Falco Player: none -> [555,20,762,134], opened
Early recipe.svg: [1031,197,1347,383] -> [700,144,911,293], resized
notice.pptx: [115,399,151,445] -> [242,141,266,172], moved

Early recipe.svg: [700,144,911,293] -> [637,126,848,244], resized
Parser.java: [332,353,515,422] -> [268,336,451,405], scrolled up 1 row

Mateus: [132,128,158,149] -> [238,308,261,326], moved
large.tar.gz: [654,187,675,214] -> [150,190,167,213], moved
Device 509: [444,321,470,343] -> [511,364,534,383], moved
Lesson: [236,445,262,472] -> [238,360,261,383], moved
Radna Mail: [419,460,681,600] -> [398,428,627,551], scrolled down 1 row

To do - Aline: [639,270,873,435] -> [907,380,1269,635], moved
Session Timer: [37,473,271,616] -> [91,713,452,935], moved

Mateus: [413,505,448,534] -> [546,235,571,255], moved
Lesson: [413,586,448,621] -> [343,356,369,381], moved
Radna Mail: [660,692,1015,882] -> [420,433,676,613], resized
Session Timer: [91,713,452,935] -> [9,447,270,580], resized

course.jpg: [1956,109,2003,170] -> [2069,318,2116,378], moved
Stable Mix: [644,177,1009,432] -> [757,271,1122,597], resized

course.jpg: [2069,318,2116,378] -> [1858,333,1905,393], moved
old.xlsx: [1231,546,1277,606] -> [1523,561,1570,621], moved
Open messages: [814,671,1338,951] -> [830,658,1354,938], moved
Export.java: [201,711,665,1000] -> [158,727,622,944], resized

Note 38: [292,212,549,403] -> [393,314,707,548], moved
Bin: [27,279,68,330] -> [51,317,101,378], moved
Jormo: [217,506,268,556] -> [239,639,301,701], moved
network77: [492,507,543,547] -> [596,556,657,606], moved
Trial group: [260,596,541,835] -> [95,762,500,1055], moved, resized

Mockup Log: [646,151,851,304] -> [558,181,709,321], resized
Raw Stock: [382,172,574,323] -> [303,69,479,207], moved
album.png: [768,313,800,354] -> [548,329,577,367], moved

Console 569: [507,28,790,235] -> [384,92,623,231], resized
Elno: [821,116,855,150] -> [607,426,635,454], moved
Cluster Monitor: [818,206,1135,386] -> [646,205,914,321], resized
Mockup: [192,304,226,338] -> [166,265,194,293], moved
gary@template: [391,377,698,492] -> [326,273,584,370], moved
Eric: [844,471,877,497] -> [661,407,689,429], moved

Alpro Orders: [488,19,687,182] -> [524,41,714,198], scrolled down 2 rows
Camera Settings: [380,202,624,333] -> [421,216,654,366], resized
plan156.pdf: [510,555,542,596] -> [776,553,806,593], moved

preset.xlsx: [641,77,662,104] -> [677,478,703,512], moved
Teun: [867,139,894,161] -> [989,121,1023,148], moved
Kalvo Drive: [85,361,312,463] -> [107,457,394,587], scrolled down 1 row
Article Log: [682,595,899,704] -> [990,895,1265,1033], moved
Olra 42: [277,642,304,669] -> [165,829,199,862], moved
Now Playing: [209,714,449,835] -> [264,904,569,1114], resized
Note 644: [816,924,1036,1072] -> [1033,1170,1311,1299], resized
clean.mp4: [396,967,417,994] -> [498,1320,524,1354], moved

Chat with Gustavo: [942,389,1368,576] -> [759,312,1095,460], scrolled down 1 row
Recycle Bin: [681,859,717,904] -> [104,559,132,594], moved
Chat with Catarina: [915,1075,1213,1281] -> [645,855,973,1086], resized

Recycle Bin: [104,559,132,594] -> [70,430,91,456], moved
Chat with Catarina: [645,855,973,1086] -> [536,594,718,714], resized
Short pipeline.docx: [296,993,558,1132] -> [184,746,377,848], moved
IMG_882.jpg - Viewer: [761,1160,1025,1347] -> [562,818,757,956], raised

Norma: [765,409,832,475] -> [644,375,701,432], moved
----------
> [WHAT YOU NEED TO DO] Each line in the listing above from the one containing "Elno: [821,116,855,150] ->" through the one containing "preset.xlsx: [641,77,662,104] ->" should be repeated exactly, and no other line.

> [RESPONSE TO THIS TASK]
Elno: [821,116,855,150] -> [607,426,635,454], moved
Cluster Monitor: [818,206,1135,386] -> [646,205,914,321], resized
Mockup: [192,304,226,338] -> [166,265,194,293], moved
gary@template: [391,377,698,492] -> [326,273,584,370], moved
Eric: [844,471,877,497] -> [661,407,689,429], moved

Alpro Orders: [488,19,687,182] -> [524,41,714,198], scrolled down 2 rows
Camera Settings: [380,202,624,333] -> [421,216,654,366], resized
plan156.pdf: [510,555,542,596] -> [776,553,806,593], moved

preset.xlsx: [641,77,662,104] -> [677,478,703,512], moved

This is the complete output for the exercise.